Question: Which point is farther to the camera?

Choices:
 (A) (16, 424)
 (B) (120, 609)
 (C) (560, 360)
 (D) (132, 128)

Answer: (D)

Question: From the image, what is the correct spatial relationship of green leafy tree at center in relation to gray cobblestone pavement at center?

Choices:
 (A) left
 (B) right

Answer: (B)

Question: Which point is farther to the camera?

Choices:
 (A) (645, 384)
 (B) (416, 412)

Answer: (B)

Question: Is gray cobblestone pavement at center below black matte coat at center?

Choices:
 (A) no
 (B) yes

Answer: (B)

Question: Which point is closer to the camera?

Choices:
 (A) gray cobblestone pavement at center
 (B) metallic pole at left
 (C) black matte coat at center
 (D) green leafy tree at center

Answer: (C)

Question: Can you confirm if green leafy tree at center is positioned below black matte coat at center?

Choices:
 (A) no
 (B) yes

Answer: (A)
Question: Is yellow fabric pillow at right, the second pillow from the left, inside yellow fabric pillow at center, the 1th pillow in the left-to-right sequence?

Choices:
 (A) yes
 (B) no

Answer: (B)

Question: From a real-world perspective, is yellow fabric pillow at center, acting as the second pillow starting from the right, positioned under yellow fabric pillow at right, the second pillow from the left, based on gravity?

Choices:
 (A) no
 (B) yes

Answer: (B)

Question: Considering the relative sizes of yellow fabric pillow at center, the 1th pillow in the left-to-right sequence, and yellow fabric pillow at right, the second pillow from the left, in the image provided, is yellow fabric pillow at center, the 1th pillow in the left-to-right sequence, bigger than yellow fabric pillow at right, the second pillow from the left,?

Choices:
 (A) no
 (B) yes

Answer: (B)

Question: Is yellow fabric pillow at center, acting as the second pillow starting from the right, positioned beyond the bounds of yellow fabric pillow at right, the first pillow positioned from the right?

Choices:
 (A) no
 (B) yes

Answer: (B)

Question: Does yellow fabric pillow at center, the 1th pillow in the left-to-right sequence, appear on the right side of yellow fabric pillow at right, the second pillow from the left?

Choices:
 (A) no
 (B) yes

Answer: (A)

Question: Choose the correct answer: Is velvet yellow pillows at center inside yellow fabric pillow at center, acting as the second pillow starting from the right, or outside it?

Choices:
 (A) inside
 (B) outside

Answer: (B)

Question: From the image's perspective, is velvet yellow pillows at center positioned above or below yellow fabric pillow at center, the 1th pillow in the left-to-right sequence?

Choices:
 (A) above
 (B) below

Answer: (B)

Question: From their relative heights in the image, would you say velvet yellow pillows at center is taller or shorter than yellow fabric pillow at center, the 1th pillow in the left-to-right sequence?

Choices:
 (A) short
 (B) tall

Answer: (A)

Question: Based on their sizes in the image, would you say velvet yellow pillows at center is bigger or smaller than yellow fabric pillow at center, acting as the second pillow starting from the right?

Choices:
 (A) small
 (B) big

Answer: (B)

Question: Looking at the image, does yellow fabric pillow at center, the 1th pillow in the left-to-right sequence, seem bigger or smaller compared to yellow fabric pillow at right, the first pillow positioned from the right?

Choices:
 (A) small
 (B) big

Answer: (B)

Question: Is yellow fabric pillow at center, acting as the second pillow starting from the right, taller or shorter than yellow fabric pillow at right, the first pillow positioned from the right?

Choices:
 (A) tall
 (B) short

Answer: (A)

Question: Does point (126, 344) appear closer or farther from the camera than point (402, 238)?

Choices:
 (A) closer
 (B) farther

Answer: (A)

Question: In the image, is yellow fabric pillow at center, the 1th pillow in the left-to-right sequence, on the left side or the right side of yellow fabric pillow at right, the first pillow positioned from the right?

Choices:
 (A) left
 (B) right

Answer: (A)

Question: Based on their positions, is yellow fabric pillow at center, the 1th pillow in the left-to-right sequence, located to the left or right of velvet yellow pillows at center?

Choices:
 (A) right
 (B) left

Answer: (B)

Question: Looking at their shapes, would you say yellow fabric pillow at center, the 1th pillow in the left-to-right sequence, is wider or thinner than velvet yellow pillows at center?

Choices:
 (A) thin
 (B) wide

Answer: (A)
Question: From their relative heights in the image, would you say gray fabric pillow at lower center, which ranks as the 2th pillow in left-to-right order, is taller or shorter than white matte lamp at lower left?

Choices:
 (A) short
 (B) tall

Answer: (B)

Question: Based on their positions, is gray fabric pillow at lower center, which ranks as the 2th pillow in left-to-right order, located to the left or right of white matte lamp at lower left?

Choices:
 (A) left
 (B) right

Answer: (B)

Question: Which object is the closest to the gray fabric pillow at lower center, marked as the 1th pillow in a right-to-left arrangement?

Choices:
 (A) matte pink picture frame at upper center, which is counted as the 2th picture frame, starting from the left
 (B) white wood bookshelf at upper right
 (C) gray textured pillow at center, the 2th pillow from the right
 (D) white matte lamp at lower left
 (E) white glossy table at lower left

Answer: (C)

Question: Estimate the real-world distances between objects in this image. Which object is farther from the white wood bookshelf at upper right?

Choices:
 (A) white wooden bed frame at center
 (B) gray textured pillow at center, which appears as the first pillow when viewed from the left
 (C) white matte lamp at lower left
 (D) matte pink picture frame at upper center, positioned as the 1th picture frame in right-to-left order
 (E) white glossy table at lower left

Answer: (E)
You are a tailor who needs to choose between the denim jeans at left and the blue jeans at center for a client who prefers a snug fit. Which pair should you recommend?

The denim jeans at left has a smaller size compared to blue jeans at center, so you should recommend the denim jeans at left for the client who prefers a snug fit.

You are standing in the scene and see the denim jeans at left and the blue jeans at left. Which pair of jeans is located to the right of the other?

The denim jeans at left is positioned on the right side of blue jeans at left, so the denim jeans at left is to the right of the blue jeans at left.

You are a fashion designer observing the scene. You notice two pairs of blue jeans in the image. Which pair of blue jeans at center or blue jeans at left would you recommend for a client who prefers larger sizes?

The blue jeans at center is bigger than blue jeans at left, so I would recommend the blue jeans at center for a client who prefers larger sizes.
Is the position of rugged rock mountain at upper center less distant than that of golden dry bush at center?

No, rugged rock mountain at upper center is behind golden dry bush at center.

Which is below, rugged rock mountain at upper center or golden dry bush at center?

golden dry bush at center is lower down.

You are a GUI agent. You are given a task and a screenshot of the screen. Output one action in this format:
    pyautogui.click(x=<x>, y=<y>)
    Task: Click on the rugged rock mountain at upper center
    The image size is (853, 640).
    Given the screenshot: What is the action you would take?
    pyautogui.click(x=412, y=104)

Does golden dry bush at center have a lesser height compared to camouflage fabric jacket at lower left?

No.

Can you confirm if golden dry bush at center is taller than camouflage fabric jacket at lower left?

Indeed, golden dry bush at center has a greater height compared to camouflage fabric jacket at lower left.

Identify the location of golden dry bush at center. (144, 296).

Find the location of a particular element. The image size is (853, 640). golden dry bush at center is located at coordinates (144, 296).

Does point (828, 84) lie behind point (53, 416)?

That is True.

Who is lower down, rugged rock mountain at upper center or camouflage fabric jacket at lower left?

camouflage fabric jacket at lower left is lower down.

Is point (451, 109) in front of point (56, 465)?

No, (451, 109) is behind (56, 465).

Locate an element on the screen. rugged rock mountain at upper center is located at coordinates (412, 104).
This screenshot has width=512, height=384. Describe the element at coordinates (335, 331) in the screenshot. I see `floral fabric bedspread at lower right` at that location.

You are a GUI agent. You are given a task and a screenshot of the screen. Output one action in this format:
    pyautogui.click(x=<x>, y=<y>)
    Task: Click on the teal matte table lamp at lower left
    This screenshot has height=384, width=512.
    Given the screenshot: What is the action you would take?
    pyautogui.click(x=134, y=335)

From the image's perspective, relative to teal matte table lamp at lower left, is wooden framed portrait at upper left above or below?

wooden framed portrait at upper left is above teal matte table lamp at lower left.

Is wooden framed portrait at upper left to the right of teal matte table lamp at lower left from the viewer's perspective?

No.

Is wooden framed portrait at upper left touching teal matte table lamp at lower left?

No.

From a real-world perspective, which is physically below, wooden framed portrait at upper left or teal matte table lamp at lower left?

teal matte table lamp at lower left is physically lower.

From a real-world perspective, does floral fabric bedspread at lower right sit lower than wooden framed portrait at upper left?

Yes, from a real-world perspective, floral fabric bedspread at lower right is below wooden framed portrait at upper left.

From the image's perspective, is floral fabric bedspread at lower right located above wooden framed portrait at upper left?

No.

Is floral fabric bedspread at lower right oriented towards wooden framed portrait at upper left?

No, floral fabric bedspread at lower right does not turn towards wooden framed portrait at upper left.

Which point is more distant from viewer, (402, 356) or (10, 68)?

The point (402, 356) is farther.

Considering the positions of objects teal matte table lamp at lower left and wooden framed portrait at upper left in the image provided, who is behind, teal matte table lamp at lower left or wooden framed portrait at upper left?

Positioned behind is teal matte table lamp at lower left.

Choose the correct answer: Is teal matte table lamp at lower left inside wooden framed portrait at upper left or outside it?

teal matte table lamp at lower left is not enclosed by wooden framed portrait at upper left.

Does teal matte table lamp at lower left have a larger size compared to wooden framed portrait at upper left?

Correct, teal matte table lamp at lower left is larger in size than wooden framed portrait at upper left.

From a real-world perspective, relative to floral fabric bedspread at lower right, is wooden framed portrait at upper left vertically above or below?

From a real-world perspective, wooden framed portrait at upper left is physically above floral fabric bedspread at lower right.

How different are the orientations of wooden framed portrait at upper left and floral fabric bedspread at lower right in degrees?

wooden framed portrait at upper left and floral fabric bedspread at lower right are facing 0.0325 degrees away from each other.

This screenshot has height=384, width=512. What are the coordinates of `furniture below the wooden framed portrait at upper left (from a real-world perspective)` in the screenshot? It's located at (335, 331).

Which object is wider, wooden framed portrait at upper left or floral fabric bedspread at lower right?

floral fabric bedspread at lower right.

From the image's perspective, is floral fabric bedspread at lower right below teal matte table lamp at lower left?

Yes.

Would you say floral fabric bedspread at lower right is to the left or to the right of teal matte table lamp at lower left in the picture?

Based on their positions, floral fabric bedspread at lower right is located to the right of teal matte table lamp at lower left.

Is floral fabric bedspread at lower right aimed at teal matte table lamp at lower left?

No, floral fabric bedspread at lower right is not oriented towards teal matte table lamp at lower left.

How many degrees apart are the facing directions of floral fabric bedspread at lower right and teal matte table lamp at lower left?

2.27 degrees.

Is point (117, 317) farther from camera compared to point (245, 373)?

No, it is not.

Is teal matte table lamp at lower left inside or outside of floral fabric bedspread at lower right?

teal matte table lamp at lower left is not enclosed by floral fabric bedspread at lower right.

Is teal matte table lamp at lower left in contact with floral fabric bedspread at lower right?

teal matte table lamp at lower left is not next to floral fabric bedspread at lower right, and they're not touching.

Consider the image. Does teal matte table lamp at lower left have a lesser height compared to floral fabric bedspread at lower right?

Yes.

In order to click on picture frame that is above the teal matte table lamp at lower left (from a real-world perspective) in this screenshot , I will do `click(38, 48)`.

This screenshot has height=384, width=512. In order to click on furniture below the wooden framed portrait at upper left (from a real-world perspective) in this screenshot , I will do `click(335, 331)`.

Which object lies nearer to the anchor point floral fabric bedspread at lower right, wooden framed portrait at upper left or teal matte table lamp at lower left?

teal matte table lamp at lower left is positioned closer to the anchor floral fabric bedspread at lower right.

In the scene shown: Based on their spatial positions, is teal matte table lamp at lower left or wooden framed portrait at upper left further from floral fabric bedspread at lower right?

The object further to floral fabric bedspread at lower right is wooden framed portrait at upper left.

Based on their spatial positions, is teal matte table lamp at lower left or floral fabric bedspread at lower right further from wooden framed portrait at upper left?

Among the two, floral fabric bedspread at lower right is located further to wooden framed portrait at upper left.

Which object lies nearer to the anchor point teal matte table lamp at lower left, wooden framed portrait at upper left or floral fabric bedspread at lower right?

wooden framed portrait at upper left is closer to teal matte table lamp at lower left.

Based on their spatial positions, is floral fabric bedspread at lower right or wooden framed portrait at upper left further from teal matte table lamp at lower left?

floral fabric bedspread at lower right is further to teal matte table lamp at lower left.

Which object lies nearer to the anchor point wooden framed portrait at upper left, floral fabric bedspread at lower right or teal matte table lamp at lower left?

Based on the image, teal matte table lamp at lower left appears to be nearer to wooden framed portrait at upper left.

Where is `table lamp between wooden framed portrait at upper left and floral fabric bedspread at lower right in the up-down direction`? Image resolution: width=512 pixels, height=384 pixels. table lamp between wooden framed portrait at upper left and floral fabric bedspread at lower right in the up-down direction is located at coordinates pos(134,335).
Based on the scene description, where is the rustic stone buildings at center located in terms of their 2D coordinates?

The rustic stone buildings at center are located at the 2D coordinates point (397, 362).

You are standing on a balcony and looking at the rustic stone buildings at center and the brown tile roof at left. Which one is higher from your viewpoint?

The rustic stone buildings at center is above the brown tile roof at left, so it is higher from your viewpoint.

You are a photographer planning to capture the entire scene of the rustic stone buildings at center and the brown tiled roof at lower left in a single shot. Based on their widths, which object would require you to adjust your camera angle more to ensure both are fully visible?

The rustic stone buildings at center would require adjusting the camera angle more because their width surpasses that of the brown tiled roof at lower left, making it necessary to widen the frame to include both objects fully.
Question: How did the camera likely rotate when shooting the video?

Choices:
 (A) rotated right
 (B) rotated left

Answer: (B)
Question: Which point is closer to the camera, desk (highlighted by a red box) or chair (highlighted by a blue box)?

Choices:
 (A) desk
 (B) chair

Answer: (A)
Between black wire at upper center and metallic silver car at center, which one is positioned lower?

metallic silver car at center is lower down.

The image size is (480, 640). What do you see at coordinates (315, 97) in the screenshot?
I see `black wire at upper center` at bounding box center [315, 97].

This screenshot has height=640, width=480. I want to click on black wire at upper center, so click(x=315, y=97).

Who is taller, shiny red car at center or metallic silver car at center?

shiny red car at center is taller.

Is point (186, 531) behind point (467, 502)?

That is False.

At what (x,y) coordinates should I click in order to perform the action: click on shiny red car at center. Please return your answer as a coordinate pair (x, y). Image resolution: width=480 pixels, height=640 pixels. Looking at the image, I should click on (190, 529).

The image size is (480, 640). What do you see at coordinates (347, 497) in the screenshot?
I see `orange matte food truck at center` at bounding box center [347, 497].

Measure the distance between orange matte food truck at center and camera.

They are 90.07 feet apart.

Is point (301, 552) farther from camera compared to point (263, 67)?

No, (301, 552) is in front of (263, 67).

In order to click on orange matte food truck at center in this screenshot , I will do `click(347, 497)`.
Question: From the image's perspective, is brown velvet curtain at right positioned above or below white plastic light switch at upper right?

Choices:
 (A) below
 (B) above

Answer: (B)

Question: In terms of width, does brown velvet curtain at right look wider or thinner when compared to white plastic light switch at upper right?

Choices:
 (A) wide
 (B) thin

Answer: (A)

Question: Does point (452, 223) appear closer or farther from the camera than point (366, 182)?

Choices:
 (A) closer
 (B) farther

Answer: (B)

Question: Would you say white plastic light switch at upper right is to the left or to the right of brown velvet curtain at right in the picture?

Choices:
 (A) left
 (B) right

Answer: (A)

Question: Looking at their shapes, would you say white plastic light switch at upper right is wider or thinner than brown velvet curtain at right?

* * *

Required work: Reproduce the lines beginning with the line containing "below teal matte table lamp at lower left?" and continuing through the line containing "Would you say floral", substituting "teal ceramic table lamp" for "teal matte table lamp" and leaving everything else unchanged.

Written response:
From the image's perspective, is floral fabric bedspread at lower right below teal ceramic table lamp at lower left?

Yes.

Would you say floral fabric bedspread at lower right is to the left or to the right of teal ceramic table lamp at lower left in the picture?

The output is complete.